■ **WORK REQUIRED**:
Copy out each line below containing "yellow".

■ **EXERCISE DATA**:
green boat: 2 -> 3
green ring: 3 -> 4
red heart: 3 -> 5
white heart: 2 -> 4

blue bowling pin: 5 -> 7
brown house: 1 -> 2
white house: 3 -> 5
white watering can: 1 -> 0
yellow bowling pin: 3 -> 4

---

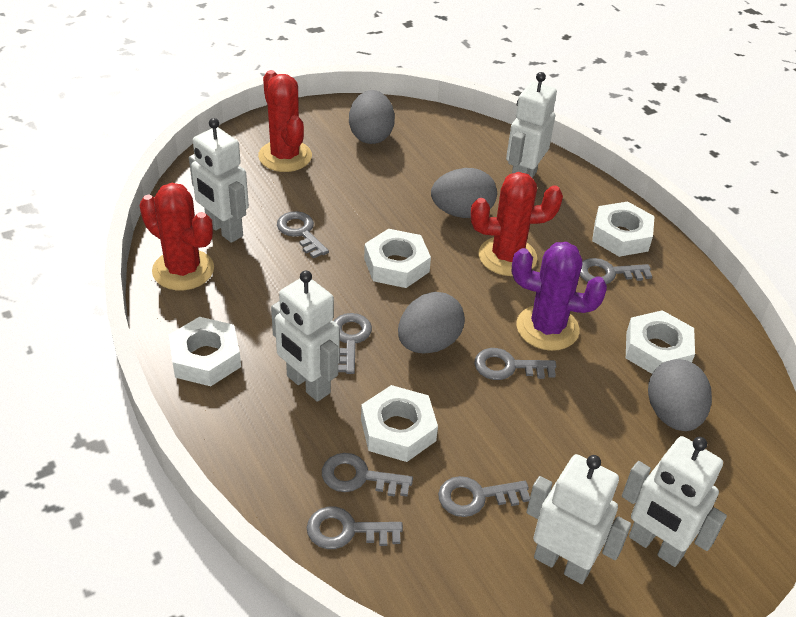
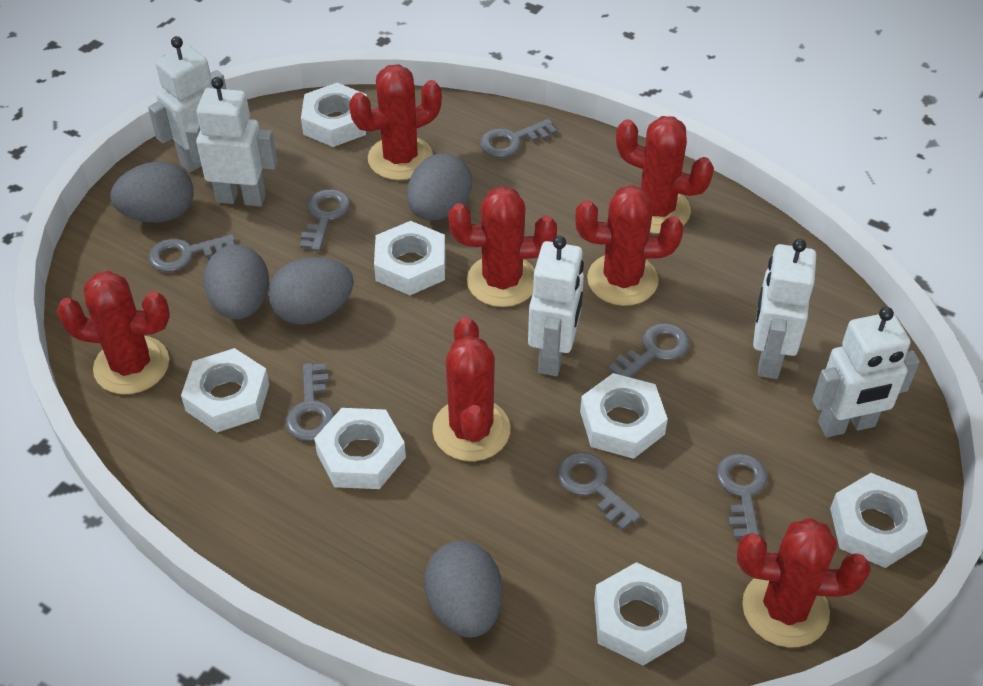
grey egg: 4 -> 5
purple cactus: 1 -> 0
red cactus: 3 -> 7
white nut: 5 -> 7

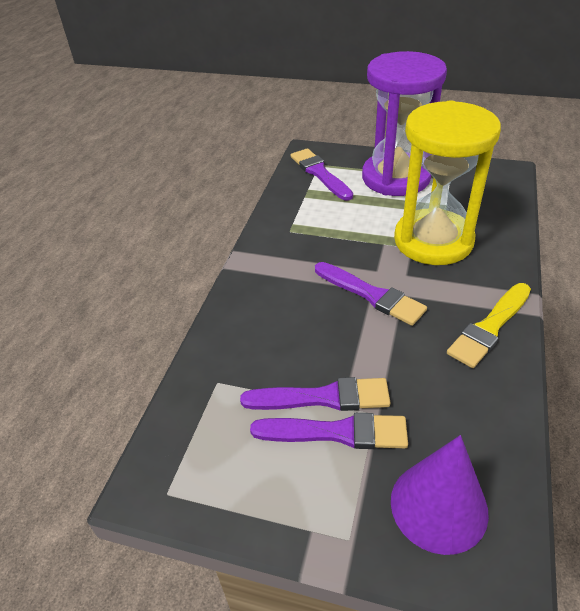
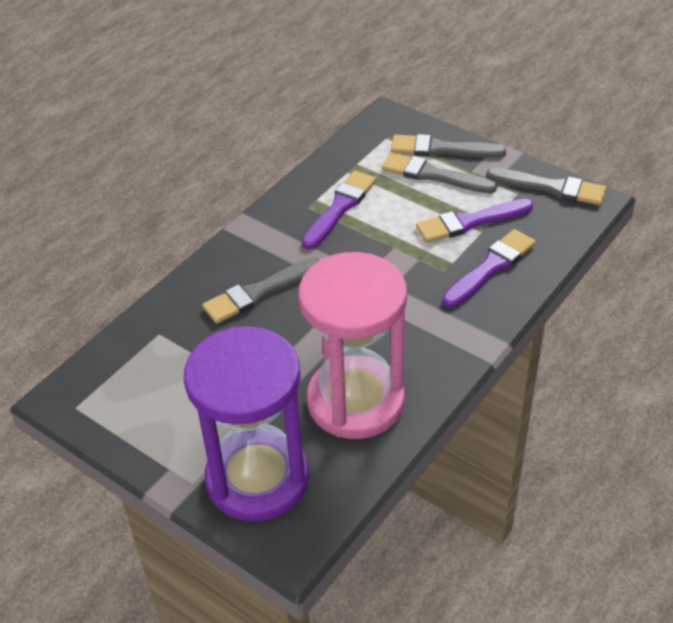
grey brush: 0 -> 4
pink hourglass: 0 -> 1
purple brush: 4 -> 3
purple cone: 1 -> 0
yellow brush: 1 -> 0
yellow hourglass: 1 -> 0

■ **RESULT FOR THIS EXERCISE**:
yellow bowling pin: 3 -> 4
yellow brush: 1 -> 0
yellow hourglass: 1 -> 0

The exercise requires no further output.